**Challenge:** Quote the listing below verbatim, starting with the line that contains "Apia: 00:37 -> 13:34" and ending with the line that contains "Shanghai: 10:21 -> 9:43", both included.

**Data to process:**
------------

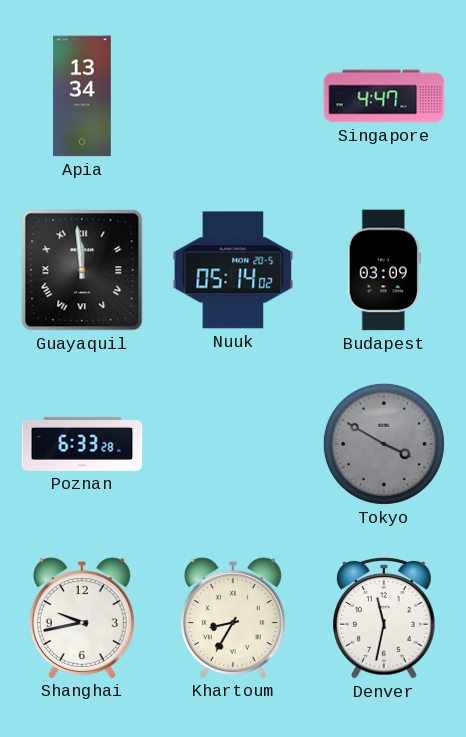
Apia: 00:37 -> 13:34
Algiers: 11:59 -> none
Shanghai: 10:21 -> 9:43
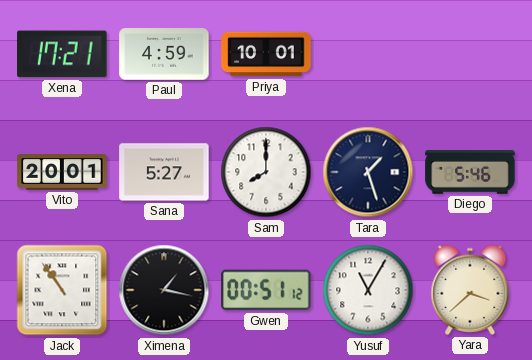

------------

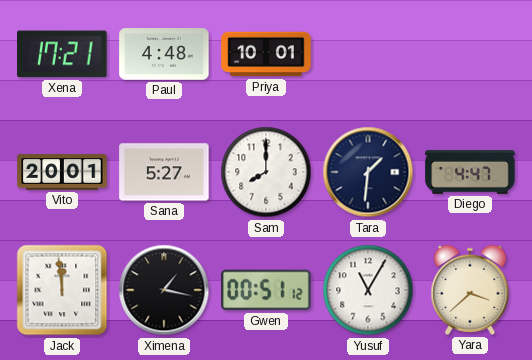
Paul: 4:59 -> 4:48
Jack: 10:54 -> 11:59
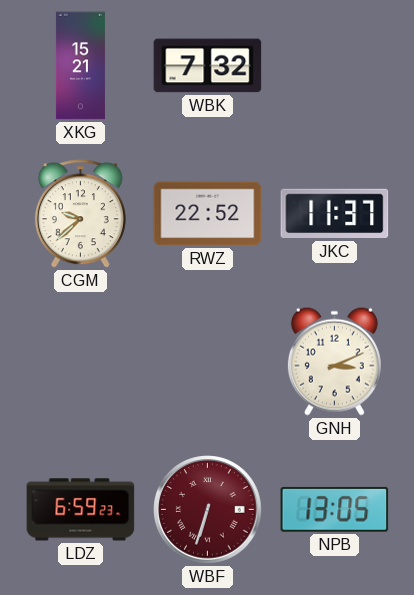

------------

**Problem solution:**
Apia: 00:37 -> 13:34
Algiers: 11:59 -> none
Shanghai: 10:21 -> 9:43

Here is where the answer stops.